Provided entries Start Marker
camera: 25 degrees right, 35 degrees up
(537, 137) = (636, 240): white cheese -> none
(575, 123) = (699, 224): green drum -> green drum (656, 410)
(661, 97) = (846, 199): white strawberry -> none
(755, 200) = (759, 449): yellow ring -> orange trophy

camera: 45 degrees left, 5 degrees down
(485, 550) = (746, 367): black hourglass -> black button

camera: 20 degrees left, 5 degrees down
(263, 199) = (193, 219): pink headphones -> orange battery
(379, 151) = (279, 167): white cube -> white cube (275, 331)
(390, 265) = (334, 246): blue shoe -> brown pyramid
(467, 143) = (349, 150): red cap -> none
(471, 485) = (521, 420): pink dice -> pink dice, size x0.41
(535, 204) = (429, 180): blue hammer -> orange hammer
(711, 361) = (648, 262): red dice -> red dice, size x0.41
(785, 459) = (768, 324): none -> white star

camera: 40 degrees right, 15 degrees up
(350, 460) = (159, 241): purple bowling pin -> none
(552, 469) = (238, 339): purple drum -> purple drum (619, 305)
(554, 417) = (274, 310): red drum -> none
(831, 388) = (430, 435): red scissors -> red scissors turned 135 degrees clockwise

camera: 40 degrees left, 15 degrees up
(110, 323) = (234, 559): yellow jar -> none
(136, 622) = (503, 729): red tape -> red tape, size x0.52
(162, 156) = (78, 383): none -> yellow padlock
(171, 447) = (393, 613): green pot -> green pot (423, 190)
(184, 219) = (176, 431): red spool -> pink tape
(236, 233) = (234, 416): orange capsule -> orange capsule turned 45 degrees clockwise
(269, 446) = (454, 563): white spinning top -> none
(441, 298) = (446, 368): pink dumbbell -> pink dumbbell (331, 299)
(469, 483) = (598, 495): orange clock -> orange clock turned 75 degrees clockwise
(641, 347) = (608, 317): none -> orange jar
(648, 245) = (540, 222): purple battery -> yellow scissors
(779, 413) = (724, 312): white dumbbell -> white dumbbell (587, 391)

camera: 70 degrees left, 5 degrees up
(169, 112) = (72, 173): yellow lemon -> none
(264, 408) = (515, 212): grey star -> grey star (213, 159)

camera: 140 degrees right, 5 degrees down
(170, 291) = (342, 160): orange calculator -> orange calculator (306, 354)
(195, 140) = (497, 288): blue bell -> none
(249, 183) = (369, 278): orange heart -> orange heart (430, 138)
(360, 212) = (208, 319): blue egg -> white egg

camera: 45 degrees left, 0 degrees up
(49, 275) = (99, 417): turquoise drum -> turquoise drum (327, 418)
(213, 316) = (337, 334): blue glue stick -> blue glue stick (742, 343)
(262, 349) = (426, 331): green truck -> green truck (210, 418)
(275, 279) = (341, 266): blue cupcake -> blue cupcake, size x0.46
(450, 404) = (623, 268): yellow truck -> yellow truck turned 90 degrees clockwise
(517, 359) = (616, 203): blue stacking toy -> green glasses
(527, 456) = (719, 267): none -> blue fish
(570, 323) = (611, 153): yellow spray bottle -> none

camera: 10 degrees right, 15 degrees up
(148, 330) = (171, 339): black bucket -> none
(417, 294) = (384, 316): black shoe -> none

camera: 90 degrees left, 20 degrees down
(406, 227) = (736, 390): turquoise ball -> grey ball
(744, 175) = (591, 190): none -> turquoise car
Provided entries End Marker
Exercise requirements: Quote the data above from the line containing "(441, 298) = (446, 368): pink" to the line containing "(648, 245) = (540, 222): purple", inclusive, and stop.

Answer to this exercise:
(441, 298) = (446, 368): pink dumbbell -> pink dumbbell (331, 299)
(469, 483) = (598, 495): orange clock -> orange clock turned 75 degrees clockwise
(641, 347) = (608, 317): none -> orange jar
(648, 245) = (540, 222): purple battery -> yellow scissors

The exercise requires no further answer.